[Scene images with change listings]
-.-.-

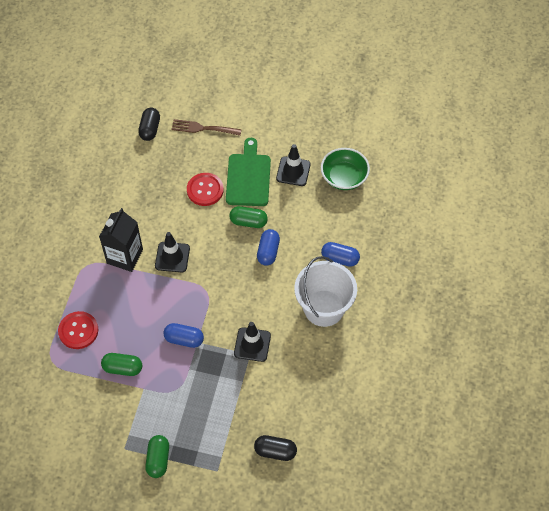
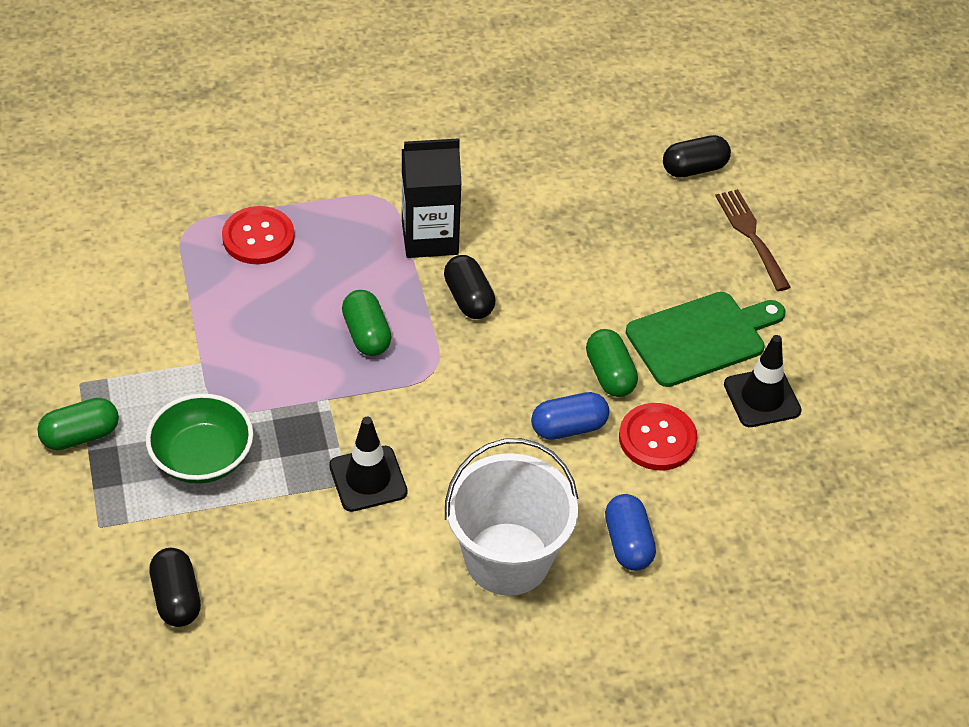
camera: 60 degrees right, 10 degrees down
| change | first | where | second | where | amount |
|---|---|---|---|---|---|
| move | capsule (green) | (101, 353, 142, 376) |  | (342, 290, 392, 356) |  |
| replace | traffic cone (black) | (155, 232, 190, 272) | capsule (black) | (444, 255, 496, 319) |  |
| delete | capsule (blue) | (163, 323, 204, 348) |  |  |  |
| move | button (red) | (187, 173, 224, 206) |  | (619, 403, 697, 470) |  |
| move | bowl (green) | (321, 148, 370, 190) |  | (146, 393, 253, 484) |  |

-.-.-

**Exercise:**
Return precisely the lines of the records, starting with the line that holds "move | capsule" and ending with the last one.

**Answer section:**
| move | capsule (green) | (101, 353, 142, 376) |  | (342, 290, 392, 356) |  |
| replace | traffic cone (black) | (155, 232, 190, 272) | capsule (black) | (444, 255, 496, 319) |  |
| delete | capsule (blue) | (163, 323, 204, 348) |  |  |  |
| move | button (red) | (187, 173, 224, 206) |  | (619, 403, 697, 470) |  |
| move | bowl (green) | (321, 148, 370, 190) |  | (146, 393, 253, 484) |  |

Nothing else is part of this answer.